* Material provided:
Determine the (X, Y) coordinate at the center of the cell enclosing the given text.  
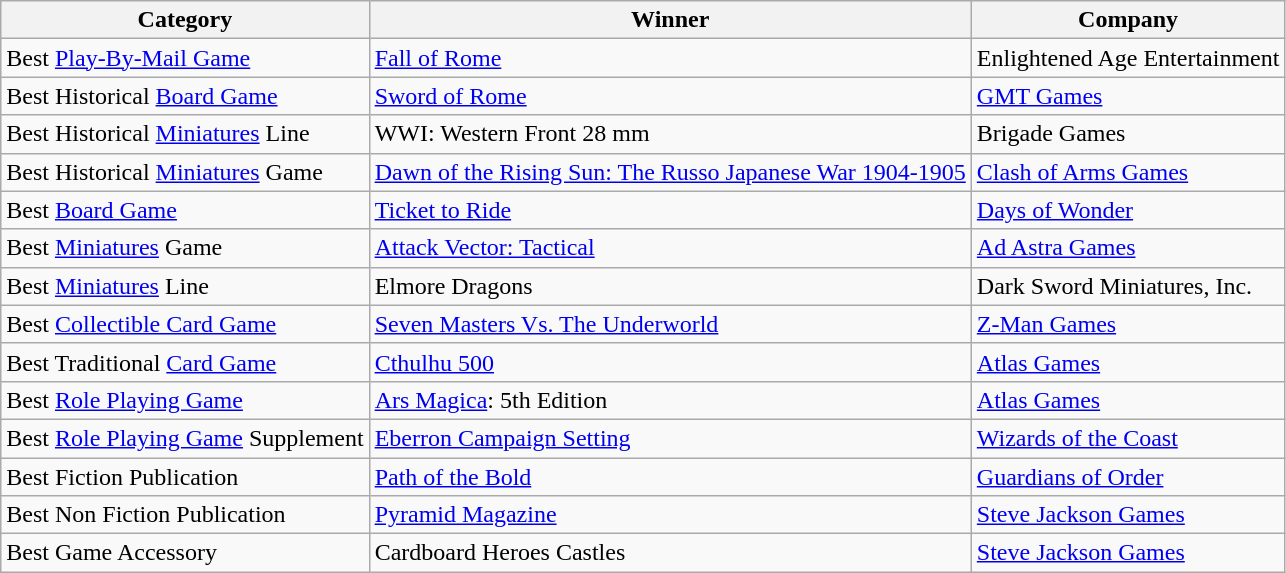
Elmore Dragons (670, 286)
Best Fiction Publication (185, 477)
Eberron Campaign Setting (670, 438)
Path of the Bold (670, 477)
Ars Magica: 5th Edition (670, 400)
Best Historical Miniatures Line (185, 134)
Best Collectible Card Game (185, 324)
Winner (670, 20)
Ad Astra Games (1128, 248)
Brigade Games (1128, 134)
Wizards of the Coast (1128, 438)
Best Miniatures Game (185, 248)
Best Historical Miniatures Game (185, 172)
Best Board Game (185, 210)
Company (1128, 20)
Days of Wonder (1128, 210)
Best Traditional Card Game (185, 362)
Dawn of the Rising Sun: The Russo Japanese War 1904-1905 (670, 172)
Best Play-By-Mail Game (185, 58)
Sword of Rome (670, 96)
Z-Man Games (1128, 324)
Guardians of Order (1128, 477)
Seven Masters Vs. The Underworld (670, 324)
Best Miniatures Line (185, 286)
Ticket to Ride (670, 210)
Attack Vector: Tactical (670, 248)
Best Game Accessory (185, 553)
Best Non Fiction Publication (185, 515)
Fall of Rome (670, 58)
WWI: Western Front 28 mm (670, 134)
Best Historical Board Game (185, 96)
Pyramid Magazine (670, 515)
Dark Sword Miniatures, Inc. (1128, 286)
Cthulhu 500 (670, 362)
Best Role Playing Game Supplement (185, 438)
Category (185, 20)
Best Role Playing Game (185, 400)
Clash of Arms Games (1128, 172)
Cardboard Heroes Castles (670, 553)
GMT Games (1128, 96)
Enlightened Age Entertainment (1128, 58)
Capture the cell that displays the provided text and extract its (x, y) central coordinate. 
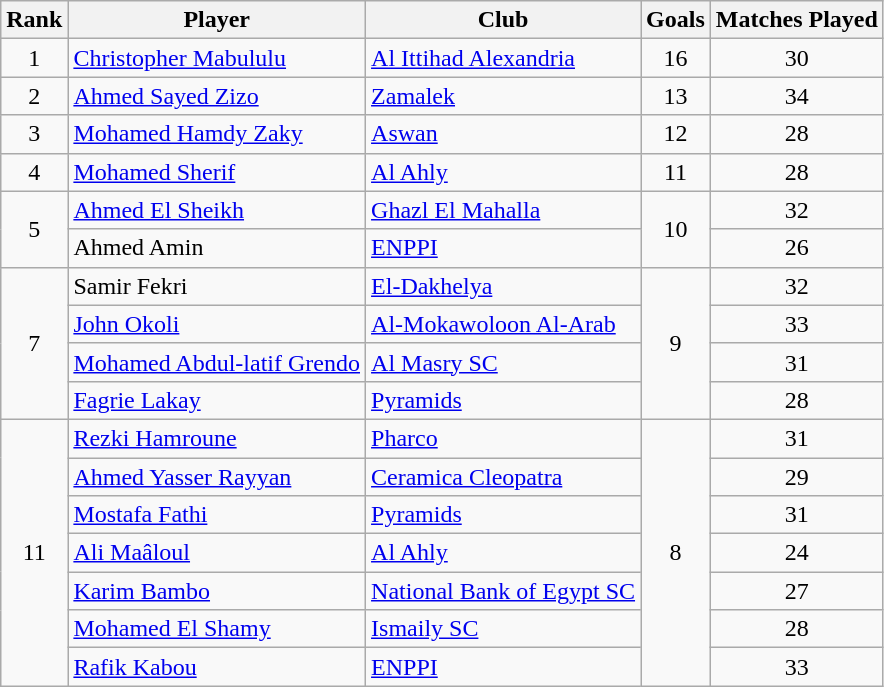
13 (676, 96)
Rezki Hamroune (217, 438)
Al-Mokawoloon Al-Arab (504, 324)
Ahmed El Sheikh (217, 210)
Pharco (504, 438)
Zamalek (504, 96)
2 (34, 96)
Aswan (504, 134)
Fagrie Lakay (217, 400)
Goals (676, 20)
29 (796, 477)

* Goal:
Transcribe every one of the records above line for line, leaving out the pictures.

* Reply to the task:
Determine the (X, Y) coordinate at the center of the cell enclosing the given text.  
Elmore Dragons (670, 286)
Best Fiction Publication (185, 477)
Eberron Campaign Setting (670, 438)
Path of the Bold (670, 477)
Ars Magica: 5th Edition (670, 400)
Best Historical Miniatures Line (185, 134)
Best Collectible Card Game (185, 324)
Winner (670, 20)
Ad Astra Games (1128, 248)
Brigade Games (1128, 134)
Wizards of the Coast (1128, 438)
Best Miniatures Game (185, 248)
Best Historical Miniatures Game (185, 172)
Best Board Game (185, 210)
Company (1128, 20)
Days of Wonder (1128, 210)
Best Traditional Card Game (185, 362)
Dawn of the Rising Sun: The Russo Japanese War 1904-1905 (670, 172)
Best Play-By-Mail Game (185, 58)
Sword of Rome (670, 96)
Z-Man Games (1128, 324)
Guardians of Order (1128, 477)
Seven Masters Vs. The Underworld (670, 324)
Best Miniatures Line (185, 286)
Ticket to Ride (670, 210)
Attack Vector: Tactical (670, 248)
Best Game Accessory (185, 553)
Best Non Fiction Publication (185, 515)
Fall of Rome (670, 58)
WWI: Western Front 28 mm (670, 134)
Best Historical Board Game (185, 96)
Pyramid Magazine (670, 515)
Dark Sword Miniatures, Inc. (1128, 286)
Cthulhu 500 (670, 362)
Best Role Playing Game Supplement (185, 438)
Category (185, 20)
Best Role Playing Game (185, 400)
Clash of Arms Games (1128, 172)
Cardboard Heroes Castles (670, 553)
GMT Games (1128, 96)
Enlightened Age Entertainment (1128, 58)
Capture the cell that displays the provided text and extract its (x, y) central coordinate. 
13 (676, 96)
Rezki Hamroune (217, 438)
Al-Mokawoloon Al-Arab (504, 324)
Ahmed El Sheikh (217, 210)
Pharco (504, 438)
Zamalek (504, 96)
2 (34, 96)
Aswan (504, 134)
Fagrie Lakay (217, 400)
Goals (676, 20)
29 (796, 477)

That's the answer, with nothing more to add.